Your goal ->
No line before the one holding "none -> cyan cone A10 level 1" is wanted; restate word for word that line and all lines after it to the end of the entries, excluding pictures.
BEGIN Data extract
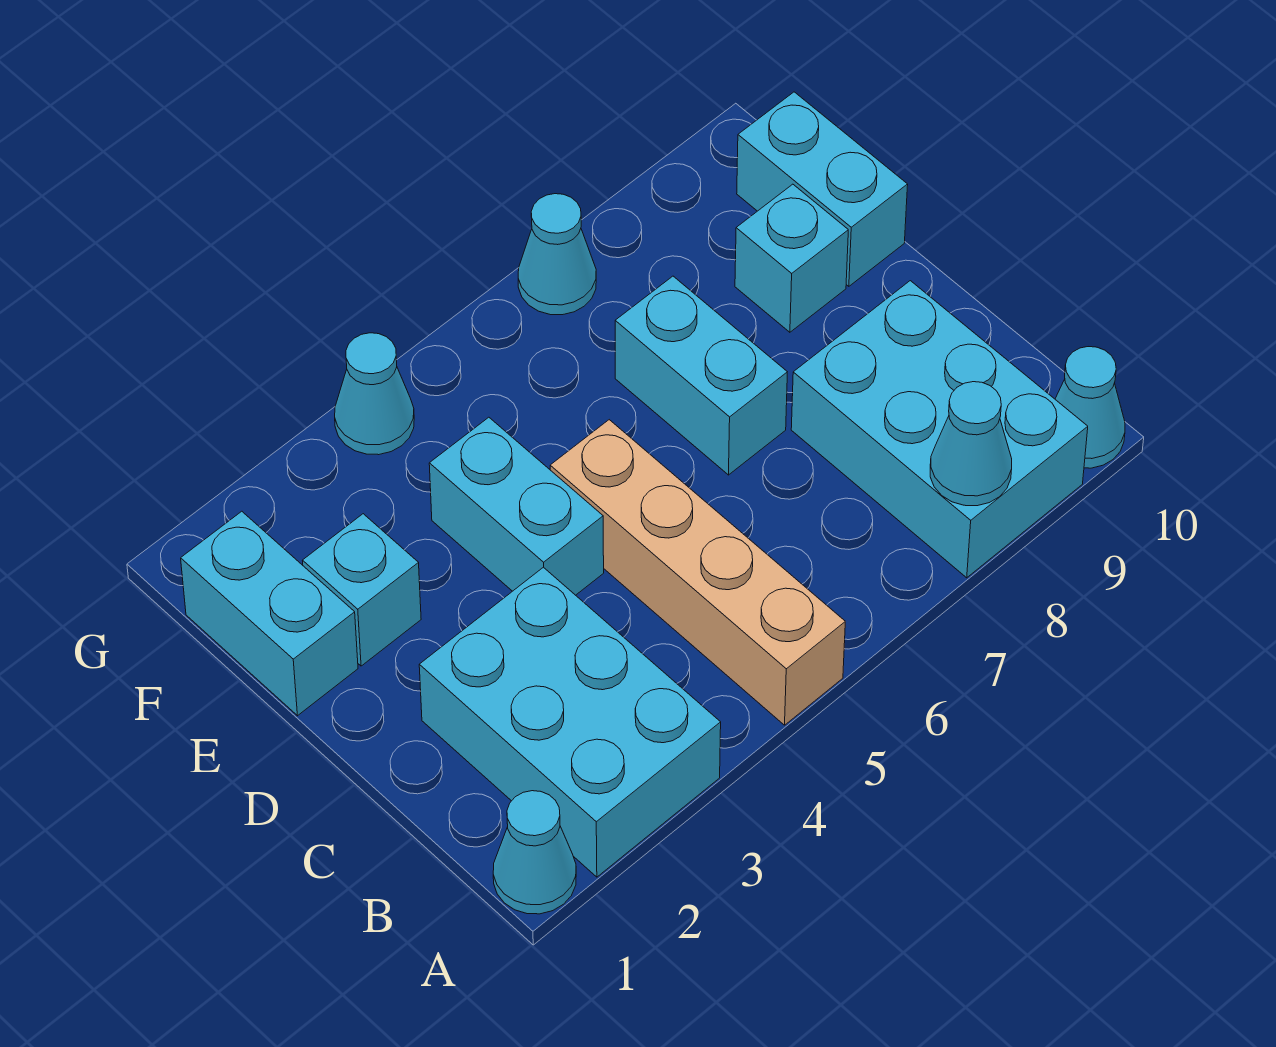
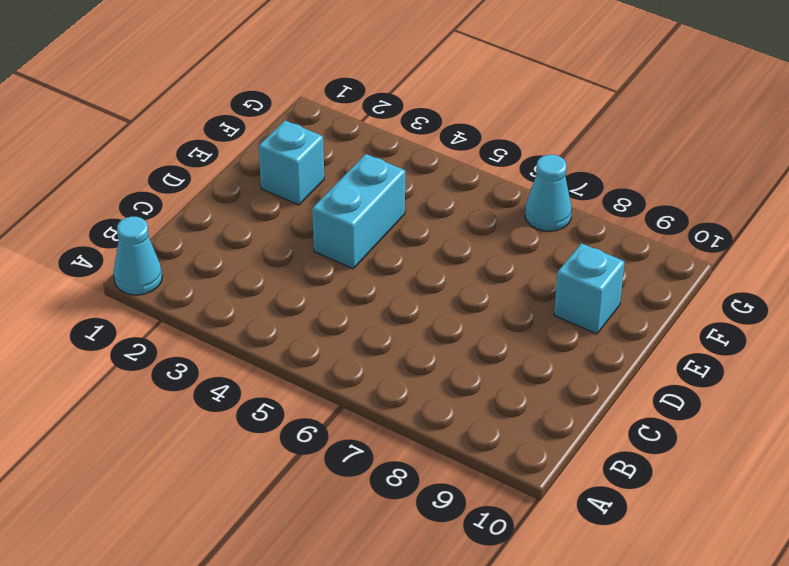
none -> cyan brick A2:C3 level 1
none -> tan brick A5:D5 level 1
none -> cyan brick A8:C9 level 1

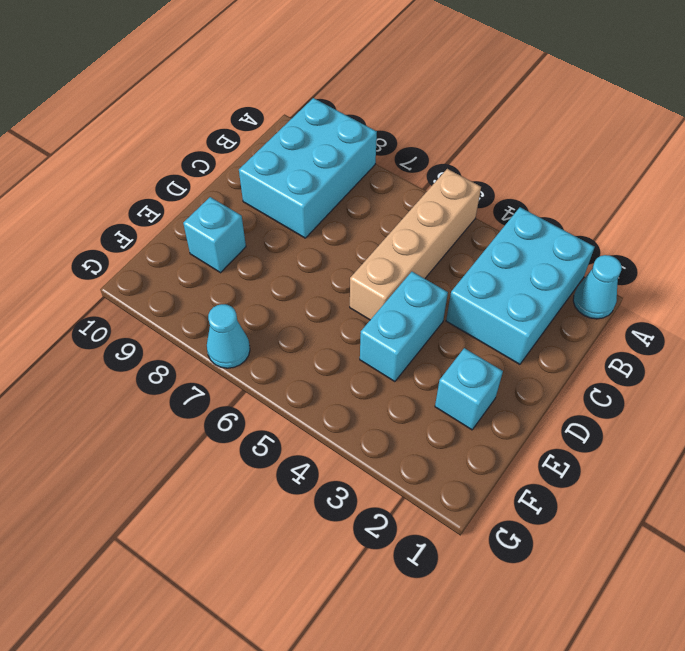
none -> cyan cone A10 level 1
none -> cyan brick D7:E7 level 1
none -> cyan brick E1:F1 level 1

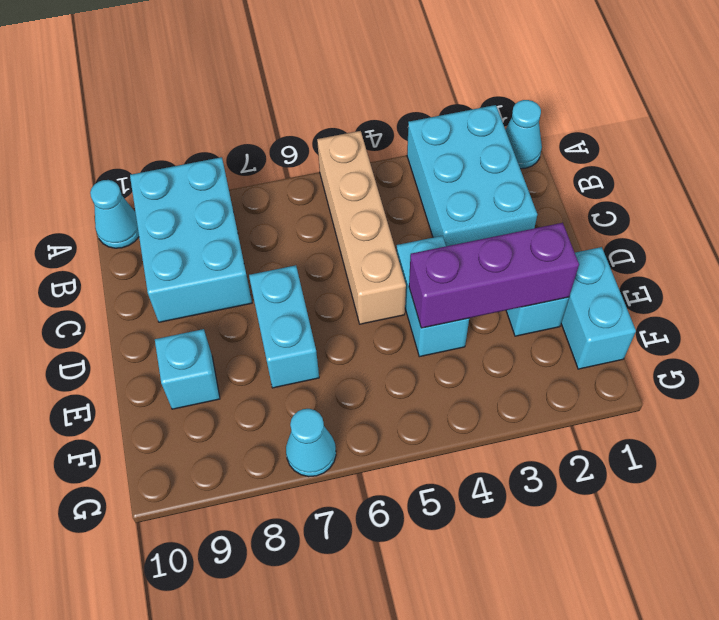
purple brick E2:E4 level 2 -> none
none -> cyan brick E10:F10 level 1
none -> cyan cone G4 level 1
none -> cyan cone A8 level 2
END Data extract
Problem solution ->
none -> cyan cone A10 level 1
none -> cyan brick D7:E7 level 1
none -> cyan brick E1:F1 level 1

purple brick E2:E4 level 2 -> none
none -> cyan brick E10:F10 level 1
none -> cyan cone G4 level 1
none -> cyan cone A8 level 2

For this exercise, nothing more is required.